INFORMATION SUPPLIED:
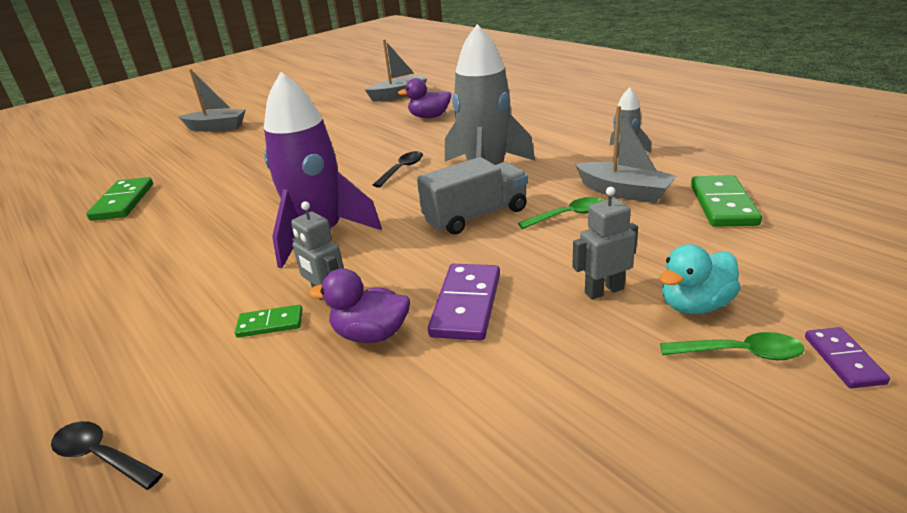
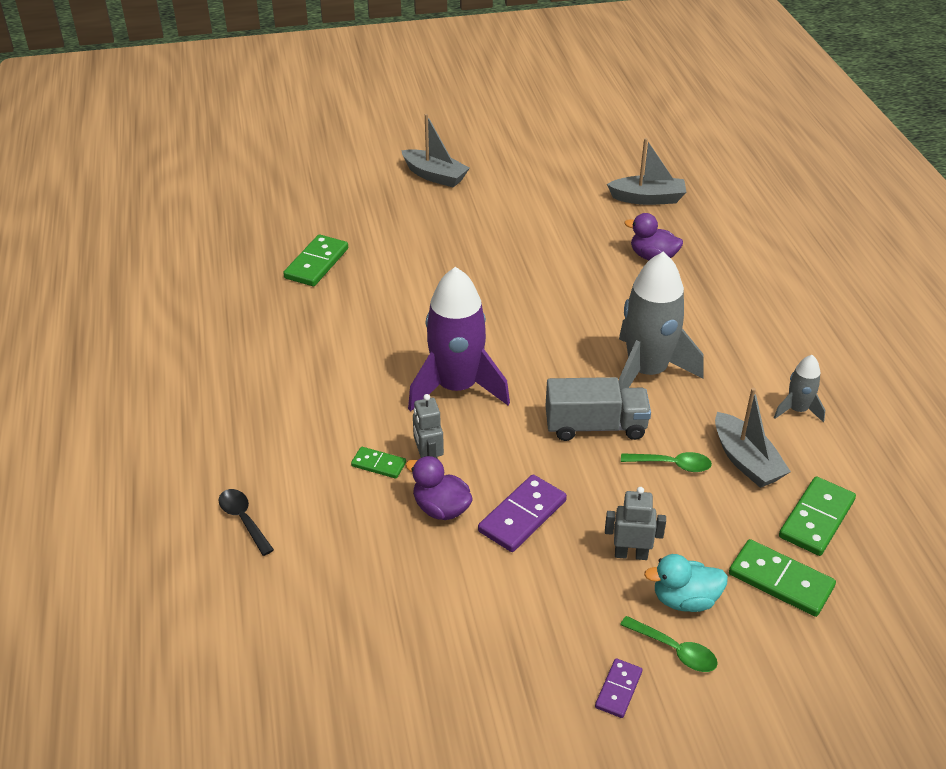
camera: 25 degrees right, 10 degrees up
(402, 169) = (573, 332): black spoon -> none
(753, 254) = (780, 580): none -> green domino
(843, 360) = (738, 691): purple domino -> purple domino (618, 690)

YOUR OBJECTIVE: Every line holding the string "domino" should be copied here, so please find those lines in the data.

YOUR SOLUTION:
(753, 254) = (780, 580): none -> green domino
(843, 360) = (738, 691): purple domino -> purple domino (618, 690)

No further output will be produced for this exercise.